Object change descriptions:
*** Begin section ***
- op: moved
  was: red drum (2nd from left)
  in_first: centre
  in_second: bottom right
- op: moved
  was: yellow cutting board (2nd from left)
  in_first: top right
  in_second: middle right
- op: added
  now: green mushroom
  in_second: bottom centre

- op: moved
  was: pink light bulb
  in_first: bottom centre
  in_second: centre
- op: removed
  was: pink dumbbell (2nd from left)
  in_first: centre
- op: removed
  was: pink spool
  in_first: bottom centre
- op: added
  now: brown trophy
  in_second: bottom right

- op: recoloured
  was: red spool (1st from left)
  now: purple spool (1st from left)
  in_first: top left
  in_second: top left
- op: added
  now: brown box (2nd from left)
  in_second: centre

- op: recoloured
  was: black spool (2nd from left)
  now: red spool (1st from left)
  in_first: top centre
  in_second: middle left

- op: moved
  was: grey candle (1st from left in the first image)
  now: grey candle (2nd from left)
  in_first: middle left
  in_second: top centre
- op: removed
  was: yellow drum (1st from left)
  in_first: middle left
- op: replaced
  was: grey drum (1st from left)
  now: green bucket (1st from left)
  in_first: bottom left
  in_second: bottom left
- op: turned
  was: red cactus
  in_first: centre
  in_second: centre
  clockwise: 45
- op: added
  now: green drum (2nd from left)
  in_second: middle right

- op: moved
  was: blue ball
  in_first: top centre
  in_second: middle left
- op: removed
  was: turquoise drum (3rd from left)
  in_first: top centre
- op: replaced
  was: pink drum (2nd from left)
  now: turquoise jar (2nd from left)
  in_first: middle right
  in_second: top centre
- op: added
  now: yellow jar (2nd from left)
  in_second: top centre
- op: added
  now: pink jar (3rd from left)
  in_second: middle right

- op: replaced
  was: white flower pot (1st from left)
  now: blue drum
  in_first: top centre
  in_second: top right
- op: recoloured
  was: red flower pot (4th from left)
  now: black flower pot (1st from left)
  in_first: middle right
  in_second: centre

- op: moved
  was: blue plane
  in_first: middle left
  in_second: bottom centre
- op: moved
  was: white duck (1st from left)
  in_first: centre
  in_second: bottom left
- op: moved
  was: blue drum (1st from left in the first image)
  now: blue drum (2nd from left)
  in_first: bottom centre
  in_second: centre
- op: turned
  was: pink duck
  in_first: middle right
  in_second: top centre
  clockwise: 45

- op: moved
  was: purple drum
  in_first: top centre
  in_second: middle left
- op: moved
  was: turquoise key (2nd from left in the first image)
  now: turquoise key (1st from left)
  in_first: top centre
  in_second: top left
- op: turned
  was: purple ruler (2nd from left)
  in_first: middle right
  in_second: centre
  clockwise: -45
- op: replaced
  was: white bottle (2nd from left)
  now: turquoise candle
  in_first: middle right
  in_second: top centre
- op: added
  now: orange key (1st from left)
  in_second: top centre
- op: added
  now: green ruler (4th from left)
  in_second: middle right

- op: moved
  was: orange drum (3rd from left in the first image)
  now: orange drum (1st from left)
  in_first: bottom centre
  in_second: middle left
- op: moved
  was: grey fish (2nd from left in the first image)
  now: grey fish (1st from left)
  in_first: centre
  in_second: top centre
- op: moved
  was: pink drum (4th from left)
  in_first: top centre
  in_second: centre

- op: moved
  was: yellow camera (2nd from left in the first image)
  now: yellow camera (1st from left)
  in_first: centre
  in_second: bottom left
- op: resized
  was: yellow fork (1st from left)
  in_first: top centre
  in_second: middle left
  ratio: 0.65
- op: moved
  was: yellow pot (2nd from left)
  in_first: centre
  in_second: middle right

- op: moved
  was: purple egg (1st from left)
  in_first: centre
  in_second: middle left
*** End section ***
TASK INSTRUCTIONS: Give back only the lines from the one containing "was: yellow camera" through the final line of the entries above, exactly as written, both included.

ANSWER:
  was: yellow camera (2nd from left in the first image)
  now: yellow camera (1st from left)
  in_first: centre
  in_second: bottom left
- op: resized
  was: yellow fork (1st from left)
  in_first: top centre
  in_second: middle left
  ratio: 0.65
- op: moved
  was: yellow pot (2nd from left)
  in_first: centre
  in_second: middle right

- op: moved
  was: purple egg (1st from left)
  in_first: centre
  in_second: middle left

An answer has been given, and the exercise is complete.